** GIVEN DATA follows **

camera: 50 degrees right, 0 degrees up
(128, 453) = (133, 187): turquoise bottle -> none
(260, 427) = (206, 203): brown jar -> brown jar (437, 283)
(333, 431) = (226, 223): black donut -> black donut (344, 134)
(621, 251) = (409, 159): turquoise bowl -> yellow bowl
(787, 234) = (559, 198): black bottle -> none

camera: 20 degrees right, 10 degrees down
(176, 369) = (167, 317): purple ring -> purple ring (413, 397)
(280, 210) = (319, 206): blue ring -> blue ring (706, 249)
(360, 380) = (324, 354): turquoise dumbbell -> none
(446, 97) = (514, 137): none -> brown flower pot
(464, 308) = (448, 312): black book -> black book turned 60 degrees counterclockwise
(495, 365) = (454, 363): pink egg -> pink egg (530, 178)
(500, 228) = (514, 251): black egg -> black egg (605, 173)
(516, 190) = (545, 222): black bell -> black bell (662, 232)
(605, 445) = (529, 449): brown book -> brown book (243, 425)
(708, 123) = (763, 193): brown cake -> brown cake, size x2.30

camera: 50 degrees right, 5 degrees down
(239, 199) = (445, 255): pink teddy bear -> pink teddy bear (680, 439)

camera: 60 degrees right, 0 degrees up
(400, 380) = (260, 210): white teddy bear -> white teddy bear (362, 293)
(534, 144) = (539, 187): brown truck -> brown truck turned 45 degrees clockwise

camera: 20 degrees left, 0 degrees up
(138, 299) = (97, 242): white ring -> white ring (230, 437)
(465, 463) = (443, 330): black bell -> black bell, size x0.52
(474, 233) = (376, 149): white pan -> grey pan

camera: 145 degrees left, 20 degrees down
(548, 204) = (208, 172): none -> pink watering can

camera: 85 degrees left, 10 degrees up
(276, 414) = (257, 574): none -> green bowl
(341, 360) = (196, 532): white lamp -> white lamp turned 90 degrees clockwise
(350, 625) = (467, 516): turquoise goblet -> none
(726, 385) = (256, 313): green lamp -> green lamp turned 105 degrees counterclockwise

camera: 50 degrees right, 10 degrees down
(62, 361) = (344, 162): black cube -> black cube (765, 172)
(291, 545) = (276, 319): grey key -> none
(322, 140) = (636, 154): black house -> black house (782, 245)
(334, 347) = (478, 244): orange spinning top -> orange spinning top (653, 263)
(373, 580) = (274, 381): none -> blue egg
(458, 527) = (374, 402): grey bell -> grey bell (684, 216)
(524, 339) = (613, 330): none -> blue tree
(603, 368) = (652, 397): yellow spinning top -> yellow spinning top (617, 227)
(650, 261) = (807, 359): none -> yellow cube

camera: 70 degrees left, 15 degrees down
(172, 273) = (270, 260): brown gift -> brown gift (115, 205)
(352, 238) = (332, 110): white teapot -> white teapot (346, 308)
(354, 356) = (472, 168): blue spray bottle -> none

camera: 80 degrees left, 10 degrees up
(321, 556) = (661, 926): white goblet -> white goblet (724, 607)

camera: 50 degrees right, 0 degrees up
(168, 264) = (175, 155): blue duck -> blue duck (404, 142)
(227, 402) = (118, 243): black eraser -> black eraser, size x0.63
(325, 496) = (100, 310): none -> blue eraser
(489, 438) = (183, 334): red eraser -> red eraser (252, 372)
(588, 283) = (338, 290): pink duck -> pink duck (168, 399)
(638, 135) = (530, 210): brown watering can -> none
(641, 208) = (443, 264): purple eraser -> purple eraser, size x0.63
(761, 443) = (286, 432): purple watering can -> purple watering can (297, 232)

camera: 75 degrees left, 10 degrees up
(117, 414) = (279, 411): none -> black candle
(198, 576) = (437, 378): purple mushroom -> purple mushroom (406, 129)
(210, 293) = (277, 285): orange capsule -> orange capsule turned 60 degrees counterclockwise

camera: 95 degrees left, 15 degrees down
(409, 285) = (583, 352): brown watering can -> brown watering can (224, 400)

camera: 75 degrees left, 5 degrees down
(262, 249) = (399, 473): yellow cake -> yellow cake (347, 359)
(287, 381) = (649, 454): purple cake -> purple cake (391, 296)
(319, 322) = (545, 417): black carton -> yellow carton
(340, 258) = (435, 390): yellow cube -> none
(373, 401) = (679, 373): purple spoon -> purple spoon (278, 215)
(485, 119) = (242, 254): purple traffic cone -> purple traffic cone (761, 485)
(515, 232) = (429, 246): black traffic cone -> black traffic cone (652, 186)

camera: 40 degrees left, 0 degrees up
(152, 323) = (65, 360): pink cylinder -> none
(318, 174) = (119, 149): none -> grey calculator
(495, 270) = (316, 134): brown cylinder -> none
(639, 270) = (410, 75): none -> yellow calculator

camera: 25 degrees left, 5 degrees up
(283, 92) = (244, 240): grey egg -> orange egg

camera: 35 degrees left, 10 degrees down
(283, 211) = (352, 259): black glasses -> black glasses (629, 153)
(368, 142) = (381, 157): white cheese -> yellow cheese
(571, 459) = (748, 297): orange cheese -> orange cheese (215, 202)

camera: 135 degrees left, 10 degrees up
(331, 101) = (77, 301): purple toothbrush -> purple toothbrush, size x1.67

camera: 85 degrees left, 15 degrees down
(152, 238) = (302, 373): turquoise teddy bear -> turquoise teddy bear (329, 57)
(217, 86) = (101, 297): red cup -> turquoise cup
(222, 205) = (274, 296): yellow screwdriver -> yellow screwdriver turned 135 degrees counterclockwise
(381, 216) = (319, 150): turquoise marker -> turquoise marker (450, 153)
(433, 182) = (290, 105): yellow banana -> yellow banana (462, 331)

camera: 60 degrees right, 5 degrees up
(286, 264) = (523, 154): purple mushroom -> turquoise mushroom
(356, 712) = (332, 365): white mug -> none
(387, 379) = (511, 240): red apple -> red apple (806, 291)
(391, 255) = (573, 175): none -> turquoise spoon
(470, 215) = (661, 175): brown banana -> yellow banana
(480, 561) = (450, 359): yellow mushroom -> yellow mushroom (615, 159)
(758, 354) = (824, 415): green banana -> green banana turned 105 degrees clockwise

** End of GIVEN DATA **

Please copy, exactly and with nothing else, the lines above beginning at the line that has "camera: 70 degrees left, 15 degrees down" and ending with the line that has "(321, 556) = (661, 926): white".

** ANSWER TO THIS PROBLEM **
camera: 70 degrees left, 15 degrees down
(172, 273) = (270, 260): brown gift -> brown gift (115, 205)
(352, 238) = (332, 110): white teapot -> white teapot (346, 308)
(354, 356) = (472, 168): blue spray bottle -> none

camera: 80 degrees left, 10 degrees up
(321, 556) = (661, 926): white goblet -> white goblet (724, 607)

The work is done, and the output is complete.